**TASK ITEM**
Take the line with "SW1: switch (GND, N005) -> button (GND, N005)" and every line after it in the entries below, and set them down exactly, without any pictures.

[Before-and-after change records]
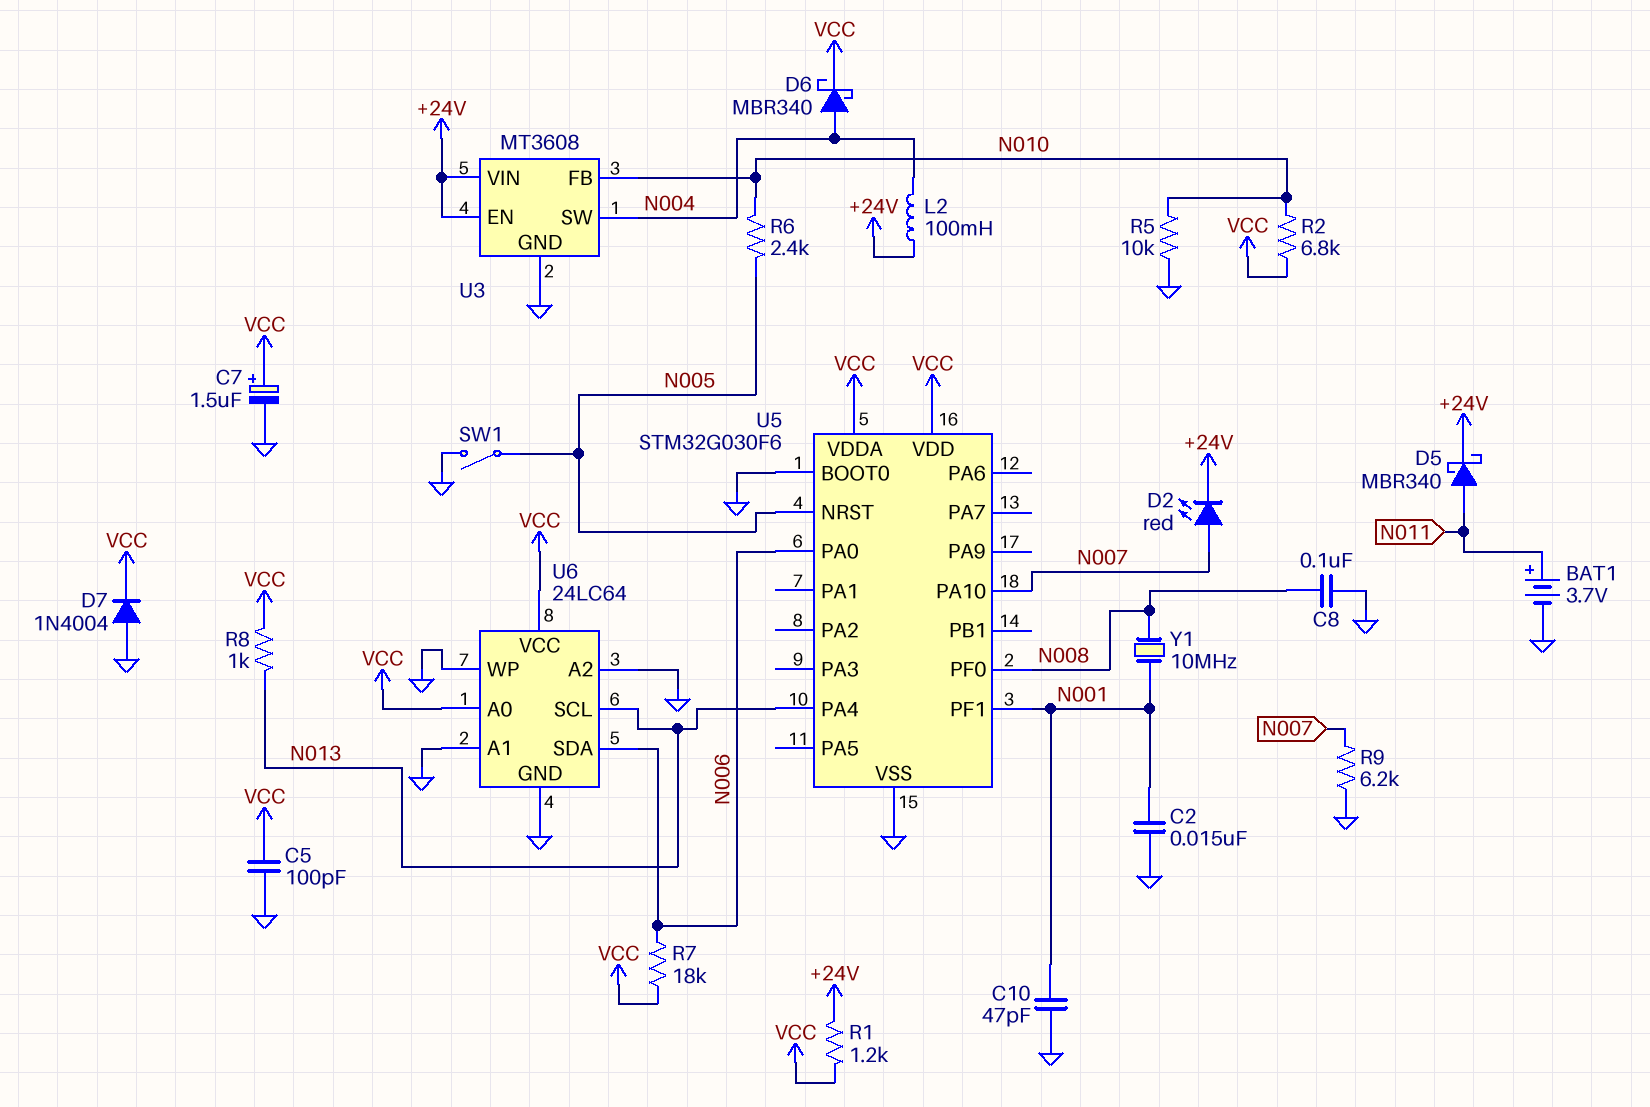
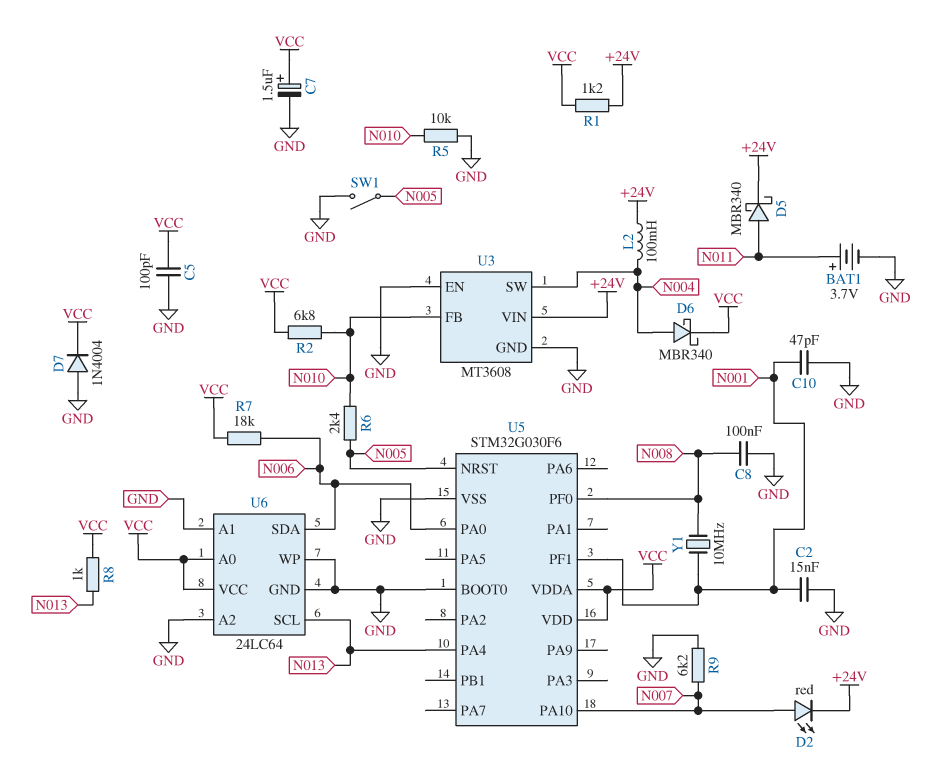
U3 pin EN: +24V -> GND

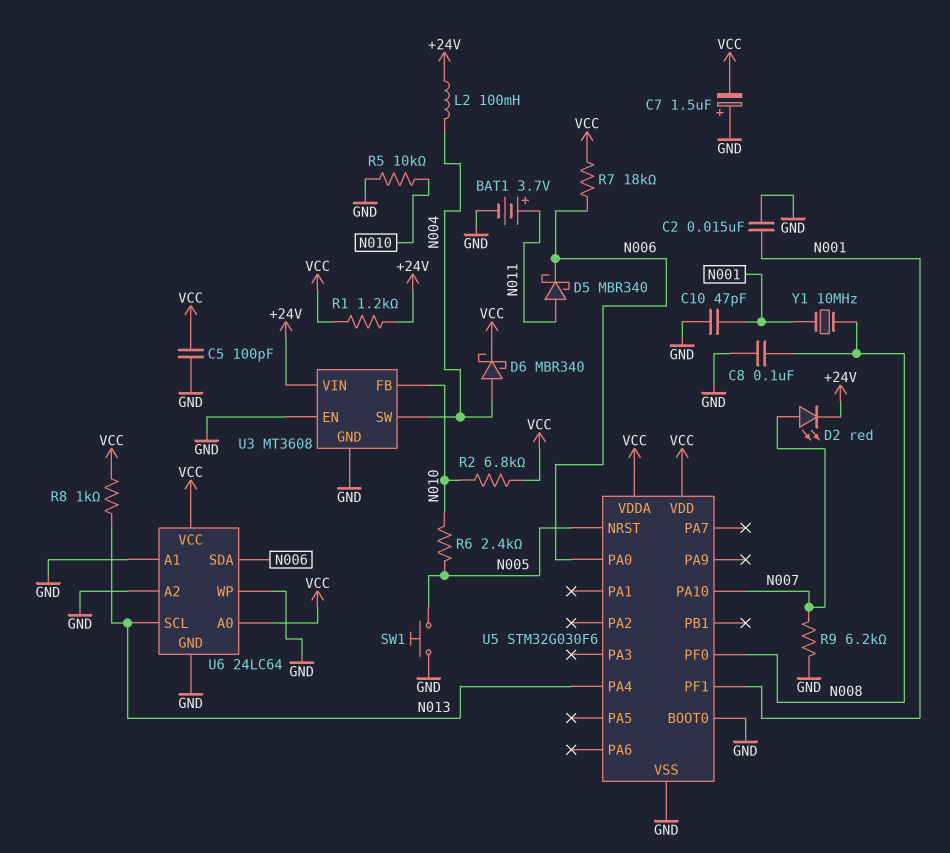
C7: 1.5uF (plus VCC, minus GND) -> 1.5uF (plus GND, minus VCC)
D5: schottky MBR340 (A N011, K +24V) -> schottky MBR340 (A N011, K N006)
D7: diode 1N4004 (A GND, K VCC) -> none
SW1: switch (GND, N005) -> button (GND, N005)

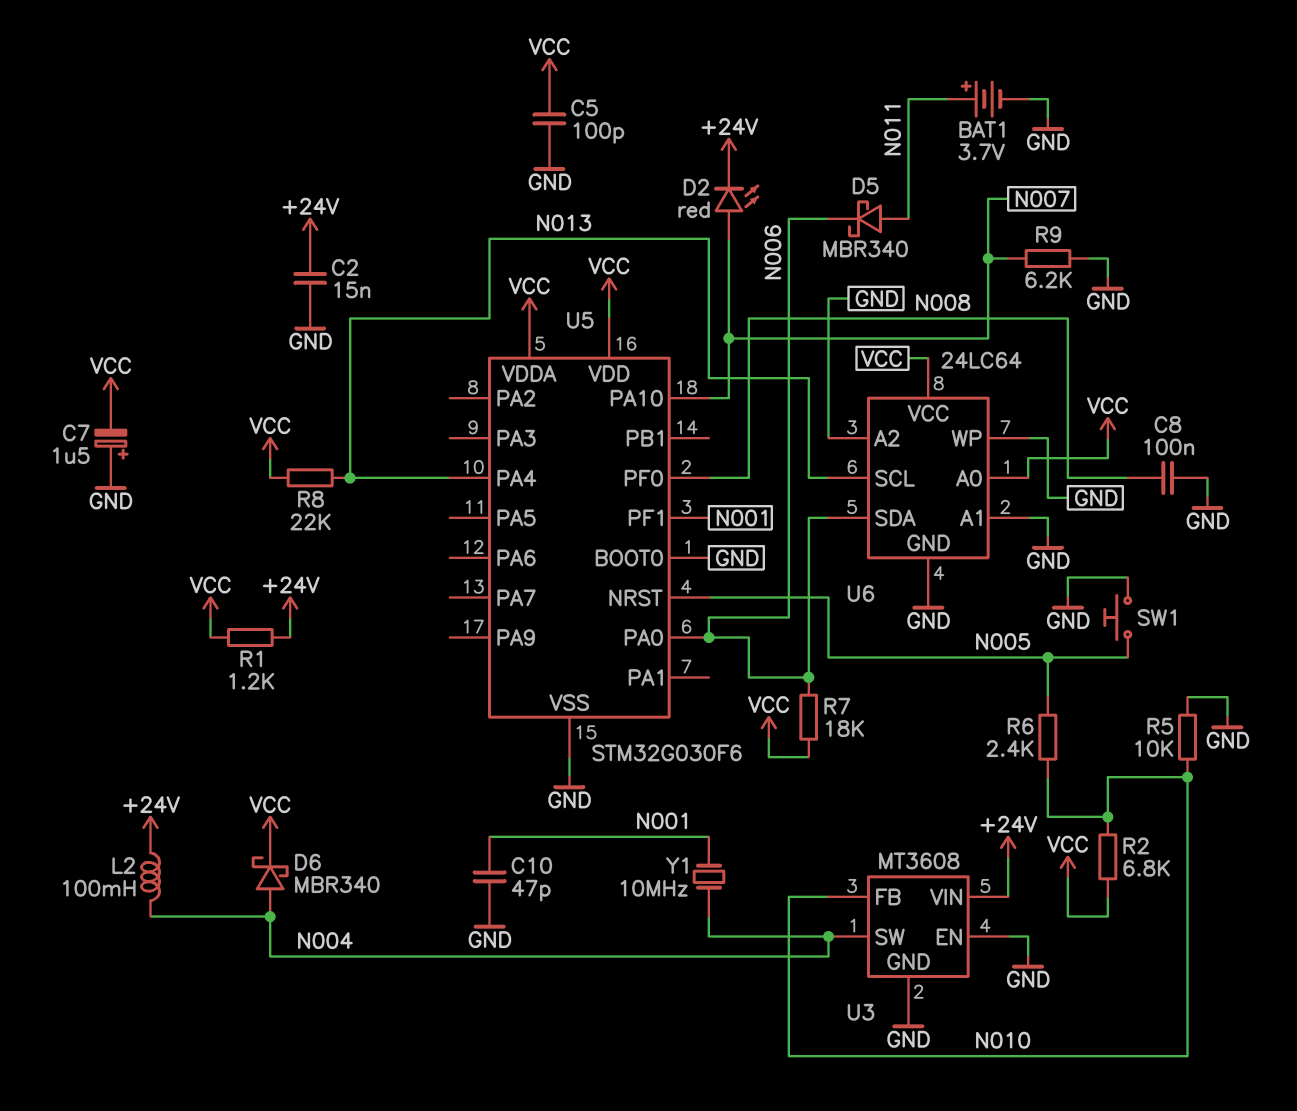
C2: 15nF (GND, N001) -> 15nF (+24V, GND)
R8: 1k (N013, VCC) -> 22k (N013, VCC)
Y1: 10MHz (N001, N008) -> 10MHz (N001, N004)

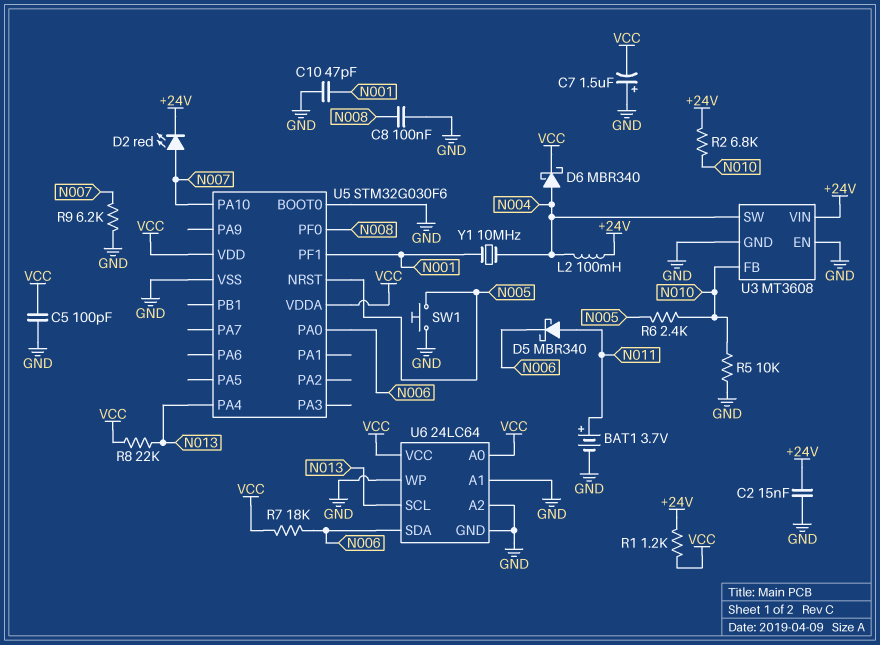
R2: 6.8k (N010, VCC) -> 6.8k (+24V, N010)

**RESPONSE BELOW**
SW1: switch (GND, N005) -> button (GND, N005)

C2: 15nF (GND, N001) -> 15nF (+24V, GND)
R8: 1k (N013, VCC) -> 22k (N013, VCC)
Y1: 10MHz (N001, N008) -> 10MHz (N001, N004)

R2: 6.8k (N010, VCC) -> 6.8k (+24V, N010)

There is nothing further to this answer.